# Problem:
Read the records below and copy each line that contains "brush".

# Extracted records:
((
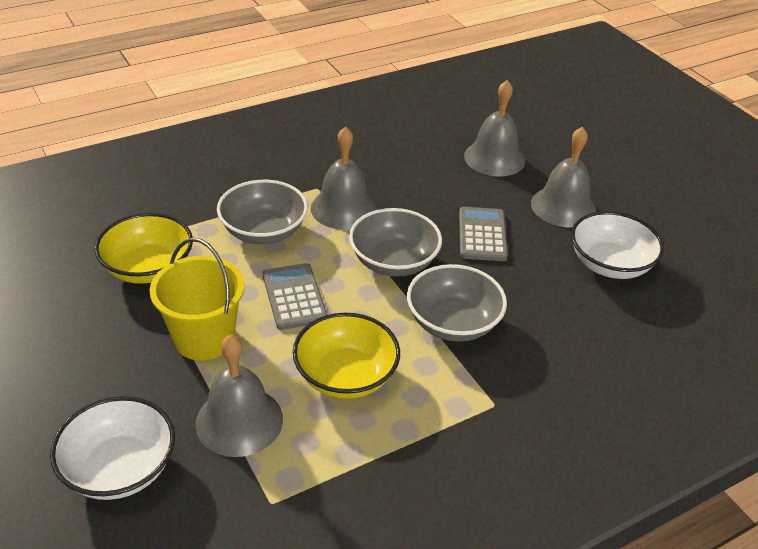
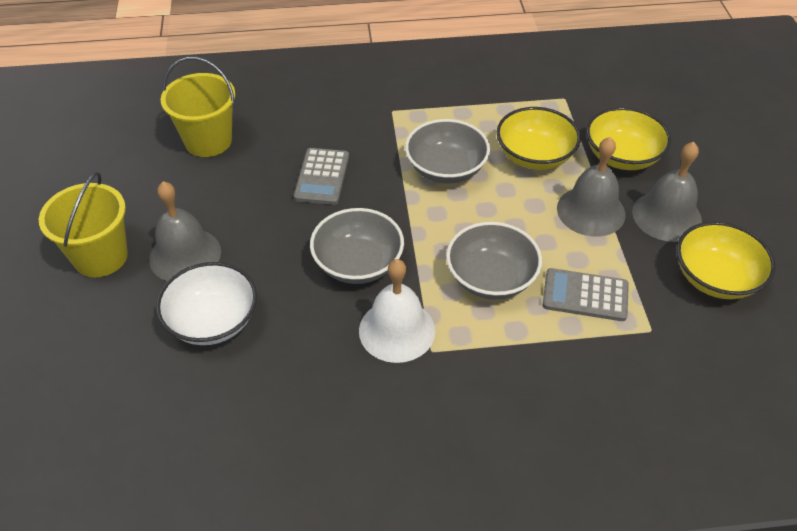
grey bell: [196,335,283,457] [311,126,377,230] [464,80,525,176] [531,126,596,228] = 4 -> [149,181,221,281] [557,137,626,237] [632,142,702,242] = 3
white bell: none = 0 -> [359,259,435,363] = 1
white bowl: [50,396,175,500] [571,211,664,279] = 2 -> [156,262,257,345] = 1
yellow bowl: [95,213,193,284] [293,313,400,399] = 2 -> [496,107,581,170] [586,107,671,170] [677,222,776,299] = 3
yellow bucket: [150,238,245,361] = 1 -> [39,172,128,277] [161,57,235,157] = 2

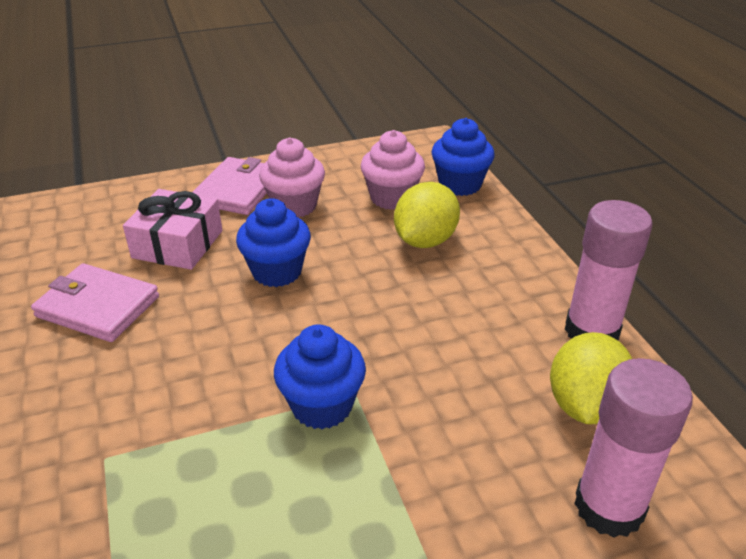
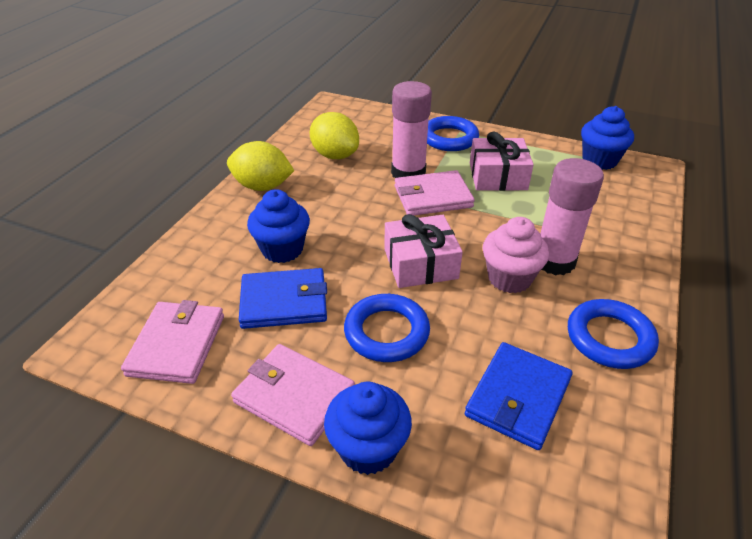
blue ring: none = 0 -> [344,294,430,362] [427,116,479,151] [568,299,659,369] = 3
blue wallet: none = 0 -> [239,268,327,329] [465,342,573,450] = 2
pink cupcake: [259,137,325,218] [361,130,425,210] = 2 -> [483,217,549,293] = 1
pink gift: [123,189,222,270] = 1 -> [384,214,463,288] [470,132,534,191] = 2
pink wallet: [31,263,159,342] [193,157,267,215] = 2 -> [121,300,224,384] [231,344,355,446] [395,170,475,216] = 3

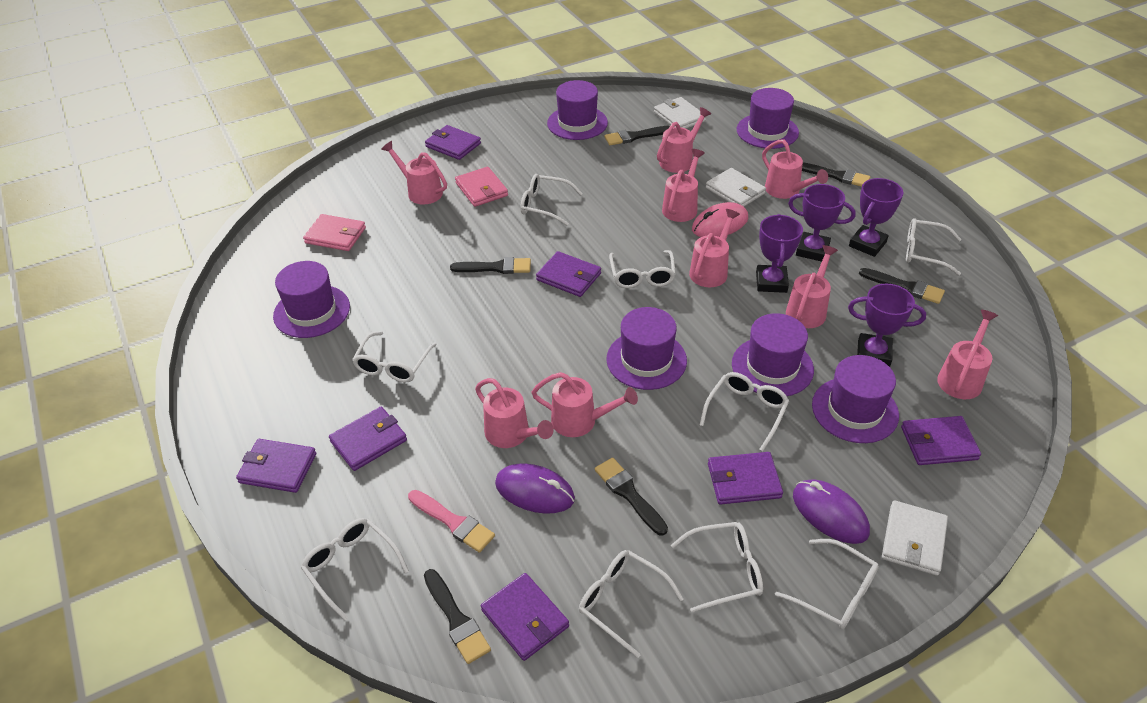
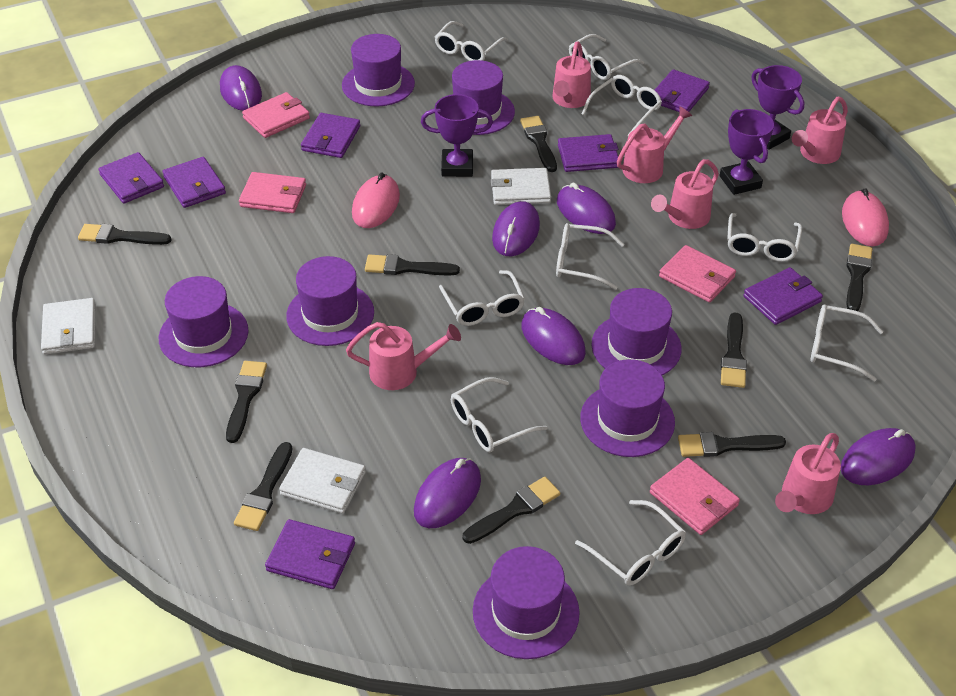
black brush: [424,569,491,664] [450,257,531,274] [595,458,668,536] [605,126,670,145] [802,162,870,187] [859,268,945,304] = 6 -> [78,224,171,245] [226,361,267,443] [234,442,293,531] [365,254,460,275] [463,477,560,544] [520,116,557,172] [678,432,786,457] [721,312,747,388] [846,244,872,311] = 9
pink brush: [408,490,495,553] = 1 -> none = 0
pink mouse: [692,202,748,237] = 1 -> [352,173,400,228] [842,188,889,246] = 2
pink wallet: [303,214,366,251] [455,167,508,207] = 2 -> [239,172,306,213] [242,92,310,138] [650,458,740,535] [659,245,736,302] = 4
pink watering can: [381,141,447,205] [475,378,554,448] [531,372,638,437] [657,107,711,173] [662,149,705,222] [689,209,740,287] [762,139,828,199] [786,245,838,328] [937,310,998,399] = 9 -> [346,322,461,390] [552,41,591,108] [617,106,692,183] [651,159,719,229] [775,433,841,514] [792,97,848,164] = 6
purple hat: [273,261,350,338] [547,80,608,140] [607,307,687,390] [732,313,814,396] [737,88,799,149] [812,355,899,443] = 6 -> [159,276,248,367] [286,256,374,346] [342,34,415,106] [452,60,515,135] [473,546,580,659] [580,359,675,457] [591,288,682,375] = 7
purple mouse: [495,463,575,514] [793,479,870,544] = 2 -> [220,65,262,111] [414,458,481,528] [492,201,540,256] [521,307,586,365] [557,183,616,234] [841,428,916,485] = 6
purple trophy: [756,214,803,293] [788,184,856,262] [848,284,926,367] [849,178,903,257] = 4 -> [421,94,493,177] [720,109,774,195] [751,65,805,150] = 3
))
((
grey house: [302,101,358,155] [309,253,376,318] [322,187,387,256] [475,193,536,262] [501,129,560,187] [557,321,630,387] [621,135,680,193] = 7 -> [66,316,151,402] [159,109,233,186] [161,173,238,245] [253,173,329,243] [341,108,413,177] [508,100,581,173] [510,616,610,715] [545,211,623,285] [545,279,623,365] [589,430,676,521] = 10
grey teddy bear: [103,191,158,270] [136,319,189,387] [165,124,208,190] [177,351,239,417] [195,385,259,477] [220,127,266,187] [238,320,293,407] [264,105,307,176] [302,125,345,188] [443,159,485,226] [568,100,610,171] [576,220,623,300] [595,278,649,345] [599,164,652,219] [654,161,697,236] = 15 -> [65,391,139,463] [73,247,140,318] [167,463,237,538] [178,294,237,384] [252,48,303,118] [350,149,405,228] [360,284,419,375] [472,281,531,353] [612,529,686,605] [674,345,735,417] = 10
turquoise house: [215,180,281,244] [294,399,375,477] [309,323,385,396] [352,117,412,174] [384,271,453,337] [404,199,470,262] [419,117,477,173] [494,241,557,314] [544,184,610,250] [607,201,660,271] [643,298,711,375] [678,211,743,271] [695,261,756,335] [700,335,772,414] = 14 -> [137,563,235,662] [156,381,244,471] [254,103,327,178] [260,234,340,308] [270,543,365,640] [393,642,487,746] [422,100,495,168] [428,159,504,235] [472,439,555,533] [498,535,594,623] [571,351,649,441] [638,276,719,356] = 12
))
((
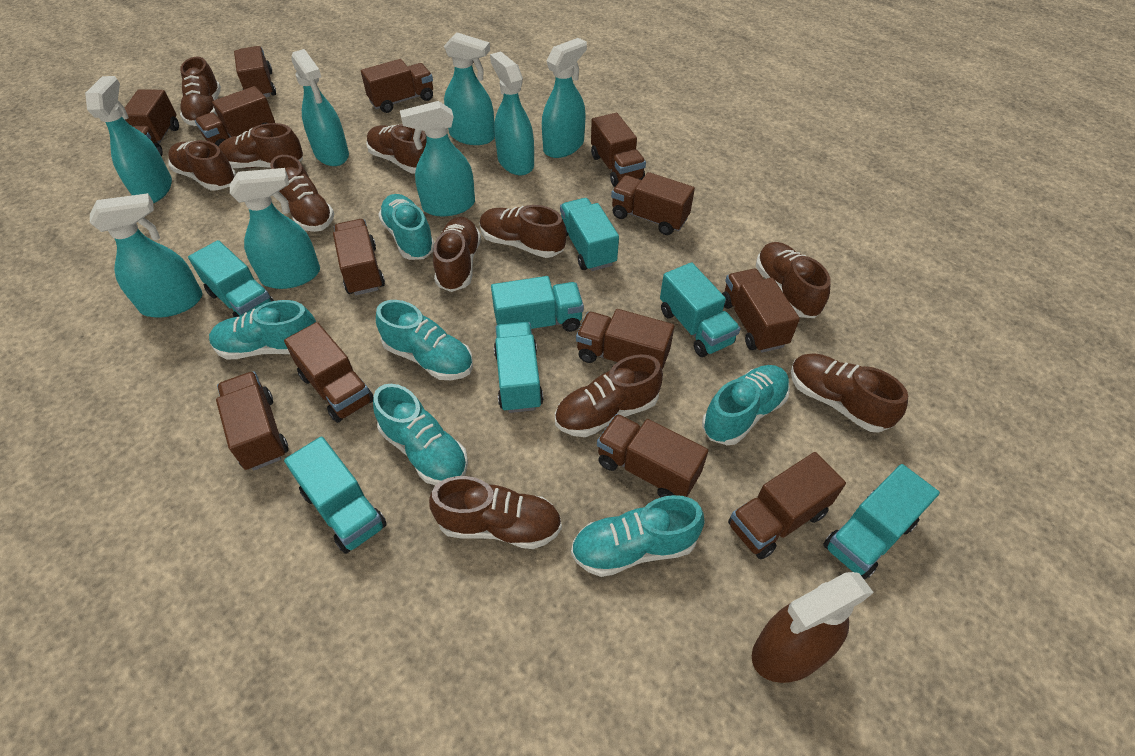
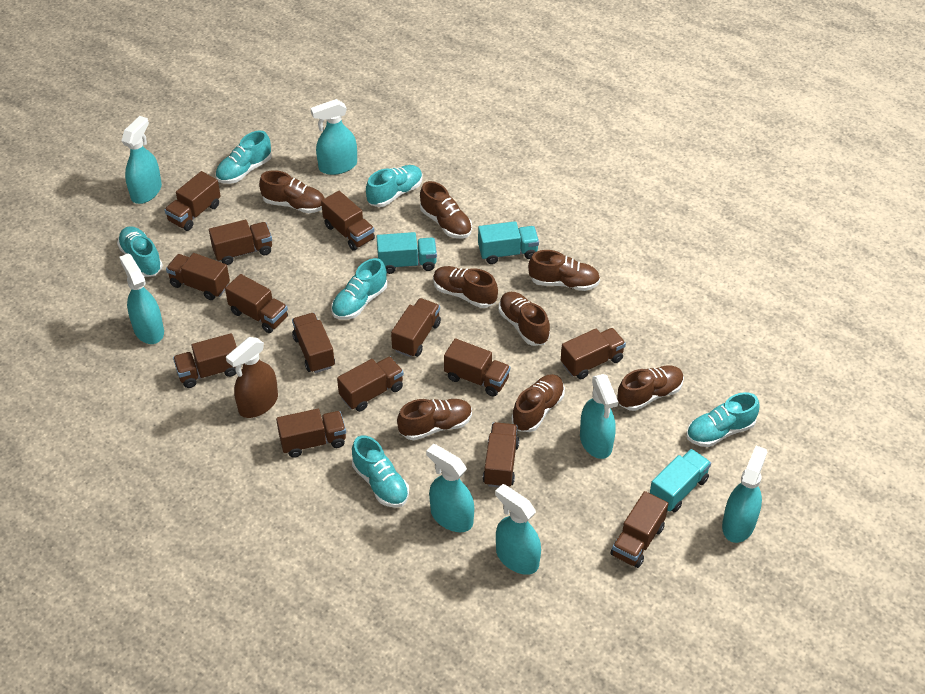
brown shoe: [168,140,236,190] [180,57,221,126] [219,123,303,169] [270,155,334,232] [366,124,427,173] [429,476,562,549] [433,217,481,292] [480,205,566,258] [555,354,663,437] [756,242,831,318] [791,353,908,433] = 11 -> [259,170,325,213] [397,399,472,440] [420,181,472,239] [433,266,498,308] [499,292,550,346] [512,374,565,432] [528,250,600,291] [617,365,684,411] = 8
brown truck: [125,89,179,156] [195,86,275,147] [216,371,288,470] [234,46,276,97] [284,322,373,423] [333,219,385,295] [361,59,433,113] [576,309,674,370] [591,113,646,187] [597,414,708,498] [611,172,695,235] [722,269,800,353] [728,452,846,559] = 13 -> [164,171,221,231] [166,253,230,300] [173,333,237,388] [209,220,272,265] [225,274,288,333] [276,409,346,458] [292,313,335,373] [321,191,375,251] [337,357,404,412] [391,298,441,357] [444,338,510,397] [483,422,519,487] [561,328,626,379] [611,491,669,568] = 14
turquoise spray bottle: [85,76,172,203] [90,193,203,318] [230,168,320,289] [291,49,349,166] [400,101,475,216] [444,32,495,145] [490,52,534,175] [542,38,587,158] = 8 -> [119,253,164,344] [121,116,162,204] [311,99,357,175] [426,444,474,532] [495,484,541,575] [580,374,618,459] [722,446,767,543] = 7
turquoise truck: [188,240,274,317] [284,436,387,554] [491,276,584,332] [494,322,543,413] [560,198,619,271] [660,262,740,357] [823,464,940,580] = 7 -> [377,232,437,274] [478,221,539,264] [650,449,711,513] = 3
))
# Task result:
black brush: [424,569,491,664] [450,257,531,274] [595,458,668,536] [605,126,670,145] [802,162,870,187] [859,268,945,304] = 6 -> [78,224,171,245] [226,361,267,443] [234,442,293,531] [365,254,460,275] [463,477,560,544] [520,116,557,172] [678,432,786,457] [721,312,747,388] [846,244,872,311] = 9
pink brush: [408,490,495,553] = 1 -> none = 0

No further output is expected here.